→ **EXERCISE DIRECTIONS**: Where the word "diode" appears in a line below, copy the whole line.

→ **DATA RECORDS**:
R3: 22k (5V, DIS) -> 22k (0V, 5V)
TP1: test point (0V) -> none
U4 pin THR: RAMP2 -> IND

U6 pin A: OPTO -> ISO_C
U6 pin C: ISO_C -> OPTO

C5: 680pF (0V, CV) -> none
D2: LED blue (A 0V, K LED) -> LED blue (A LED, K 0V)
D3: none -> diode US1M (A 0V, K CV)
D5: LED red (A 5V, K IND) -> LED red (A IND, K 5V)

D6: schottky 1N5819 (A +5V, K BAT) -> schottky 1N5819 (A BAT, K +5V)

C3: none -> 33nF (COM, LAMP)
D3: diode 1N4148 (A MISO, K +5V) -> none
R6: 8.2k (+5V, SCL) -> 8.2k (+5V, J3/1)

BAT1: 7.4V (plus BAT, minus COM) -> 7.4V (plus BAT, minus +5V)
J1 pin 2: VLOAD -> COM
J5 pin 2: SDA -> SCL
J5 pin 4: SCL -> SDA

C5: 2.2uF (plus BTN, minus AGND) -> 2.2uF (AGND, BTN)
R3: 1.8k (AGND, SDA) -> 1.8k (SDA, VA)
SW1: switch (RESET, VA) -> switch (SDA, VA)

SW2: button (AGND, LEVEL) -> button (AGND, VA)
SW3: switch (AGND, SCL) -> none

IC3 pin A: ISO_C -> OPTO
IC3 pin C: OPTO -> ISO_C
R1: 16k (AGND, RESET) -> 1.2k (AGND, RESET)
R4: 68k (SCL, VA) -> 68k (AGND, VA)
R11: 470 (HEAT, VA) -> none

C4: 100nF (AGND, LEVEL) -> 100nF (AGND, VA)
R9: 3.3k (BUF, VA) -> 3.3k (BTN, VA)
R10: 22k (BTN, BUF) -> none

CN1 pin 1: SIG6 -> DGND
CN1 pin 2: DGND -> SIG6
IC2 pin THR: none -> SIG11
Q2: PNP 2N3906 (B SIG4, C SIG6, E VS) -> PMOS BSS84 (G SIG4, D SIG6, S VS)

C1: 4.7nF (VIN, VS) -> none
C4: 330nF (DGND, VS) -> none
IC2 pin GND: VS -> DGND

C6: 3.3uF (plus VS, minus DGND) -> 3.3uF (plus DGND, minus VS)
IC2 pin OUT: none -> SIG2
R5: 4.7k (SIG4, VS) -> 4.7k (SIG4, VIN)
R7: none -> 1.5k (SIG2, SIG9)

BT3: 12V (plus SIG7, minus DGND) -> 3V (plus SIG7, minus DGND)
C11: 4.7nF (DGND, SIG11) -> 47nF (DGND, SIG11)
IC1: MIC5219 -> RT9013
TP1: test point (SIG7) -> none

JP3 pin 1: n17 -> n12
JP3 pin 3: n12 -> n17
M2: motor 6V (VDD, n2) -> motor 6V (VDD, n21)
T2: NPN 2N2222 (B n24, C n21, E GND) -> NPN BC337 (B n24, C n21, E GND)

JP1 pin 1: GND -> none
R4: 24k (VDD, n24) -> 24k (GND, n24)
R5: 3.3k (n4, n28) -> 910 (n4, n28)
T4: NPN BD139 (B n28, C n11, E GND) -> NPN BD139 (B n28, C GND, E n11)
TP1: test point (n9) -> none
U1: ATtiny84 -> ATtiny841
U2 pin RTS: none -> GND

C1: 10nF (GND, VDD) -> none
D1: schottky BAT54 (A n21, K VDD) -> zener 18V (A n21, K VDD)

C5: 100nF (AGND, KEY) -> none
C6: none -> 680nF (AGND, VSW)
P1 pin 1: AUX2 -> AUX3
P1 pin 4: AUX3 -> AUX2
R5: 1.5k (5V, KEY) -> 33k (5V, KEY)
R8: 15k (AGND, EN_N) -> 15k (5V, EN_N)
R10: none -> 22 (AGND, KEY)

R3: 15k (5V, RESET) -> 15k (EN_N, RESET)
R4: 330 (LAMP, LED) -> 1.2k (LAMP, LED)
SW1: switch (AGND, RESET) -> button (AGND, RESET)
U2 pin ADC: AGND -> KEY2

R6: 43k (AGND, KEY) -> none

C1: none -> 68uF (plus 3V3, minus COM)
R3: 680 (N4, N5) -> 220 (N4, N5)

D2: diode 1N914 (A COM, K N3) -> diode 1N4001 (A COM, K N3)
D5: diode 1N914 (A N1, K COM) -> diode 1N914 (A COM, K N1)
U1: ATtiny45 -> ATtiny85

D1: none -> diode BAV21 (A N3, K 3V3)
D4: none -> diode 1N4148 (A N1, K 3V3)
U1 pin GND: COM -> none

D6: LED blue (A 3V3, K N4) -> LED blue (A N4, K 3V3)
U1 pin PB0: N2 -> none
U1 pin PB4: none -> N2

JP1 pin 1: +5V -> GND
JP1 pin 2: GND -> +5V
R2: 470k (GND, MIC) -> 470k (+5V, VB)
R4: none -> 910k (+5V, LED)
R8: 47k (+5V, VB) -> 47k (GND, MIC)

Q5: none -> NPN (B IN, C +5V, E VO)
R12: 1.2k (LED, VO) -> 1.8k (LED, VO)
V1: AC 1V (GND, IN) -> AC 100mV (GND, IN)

→ **EXERCISE SOLUTION**:
D3: none -> diode US1M (A 0V, K CV)
D3: diode 1N4148 (A MISO, K +5V) -> none
D2: diode 1N914 (A COM, K N3) -> diode 1N4001 (A COM, K N3)
D5: diode 1N914 (A N1, K COM) -> diode 1N914 (A COM, K N1)
D1: none -> diode BAV21 (A N3, K 3V3)
D4: none -> diode 1N4148 (A N1, K 3V3)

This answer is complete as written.